Look through the listing for the string "cyan" and copy out every line that holds it.

┌──

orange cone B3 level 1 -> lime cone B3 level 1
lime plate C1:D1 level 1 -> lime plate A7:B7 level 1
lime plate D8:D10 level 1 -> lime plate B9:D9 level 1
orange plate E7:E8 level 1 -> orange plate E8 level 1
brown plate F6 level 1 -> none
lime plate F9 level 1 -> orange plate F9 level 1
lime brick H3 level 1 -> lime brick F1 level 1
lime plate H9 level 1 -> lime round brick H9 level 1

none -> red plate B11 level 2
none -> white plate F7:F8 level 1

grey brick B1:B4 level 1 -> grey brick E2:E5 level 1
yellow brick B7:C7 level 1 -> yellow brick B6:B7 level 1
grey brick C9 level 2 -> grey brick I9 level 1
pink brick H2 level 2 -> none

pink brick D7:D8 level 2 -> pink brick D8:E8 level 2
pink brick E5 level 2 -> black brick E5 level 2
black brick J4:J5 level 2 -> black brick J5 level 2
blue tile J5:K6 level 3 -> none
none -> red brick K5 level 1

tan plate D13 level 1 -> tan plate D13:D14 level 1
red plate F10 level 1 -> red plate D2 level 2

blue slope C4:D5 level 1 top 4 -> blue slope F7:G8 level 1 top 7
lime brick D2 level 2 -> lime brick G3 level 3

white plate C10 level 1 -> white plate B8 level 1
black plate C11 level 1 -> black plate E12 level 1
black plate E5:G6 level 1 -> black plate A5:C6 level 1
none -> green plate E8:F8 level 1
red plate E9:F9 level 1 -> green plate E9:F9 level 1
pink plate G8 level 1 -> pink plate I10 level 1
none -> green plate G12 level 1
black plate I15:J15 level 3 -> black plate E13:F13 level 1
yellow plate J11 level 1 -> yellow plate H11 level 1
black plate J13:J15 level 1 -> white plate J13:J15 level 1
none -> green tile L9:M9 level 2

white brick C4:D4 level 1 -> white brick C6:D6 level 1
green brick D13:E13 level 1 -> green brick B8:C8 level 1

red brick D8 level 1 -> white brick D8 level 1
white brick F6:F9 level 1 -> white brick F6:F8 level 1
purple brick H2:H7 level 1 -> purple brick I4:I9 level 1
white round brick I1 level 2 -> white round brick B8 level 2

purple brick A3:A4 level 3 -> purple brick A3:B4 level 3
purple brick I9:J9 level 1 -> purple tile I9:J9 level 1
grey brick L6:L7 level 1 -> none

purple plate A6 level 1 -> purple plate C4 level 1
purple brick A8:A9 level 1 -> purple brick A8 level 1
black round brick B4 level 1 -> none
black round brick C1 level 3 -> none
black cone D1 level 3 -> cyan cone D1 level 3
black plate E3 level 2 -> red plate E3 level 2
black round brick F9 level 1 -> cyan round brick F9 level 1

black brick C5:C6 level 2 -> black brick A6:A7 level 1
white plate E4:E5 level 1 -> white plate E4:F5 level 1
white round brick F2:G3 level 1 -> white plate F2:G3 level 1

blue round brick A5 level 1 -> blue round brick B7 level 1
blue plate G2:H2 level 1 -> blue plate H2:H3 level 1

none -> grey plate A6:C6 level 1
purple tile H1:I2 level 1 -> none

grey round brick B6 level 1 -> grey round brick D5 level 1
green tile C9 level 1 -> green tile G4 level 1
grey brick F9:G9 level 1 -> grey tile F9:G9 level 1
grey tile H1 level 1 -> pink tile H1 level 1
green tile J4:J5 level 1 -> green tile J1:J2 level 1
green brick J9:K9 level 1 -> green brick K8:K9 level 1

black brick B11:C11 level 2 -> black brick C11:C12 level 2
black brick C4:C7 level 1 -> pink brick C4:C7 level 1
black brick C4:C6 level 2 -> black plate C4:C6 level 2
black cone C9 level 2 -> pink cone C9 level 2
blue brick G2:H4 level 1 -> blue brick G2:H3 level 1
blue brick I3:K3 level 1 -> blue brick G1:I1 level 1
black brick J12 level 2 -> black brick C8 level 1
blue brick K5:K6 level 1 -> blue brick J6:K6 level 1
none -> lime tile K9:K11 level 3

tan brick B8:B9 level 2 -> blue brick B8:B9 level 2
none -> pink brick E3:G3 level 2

└──

#### Answer space
black cone D1 level 3 -> cyan cone D1 level 3
black round brick F9 level 1 -> cyan round brick F9 level 1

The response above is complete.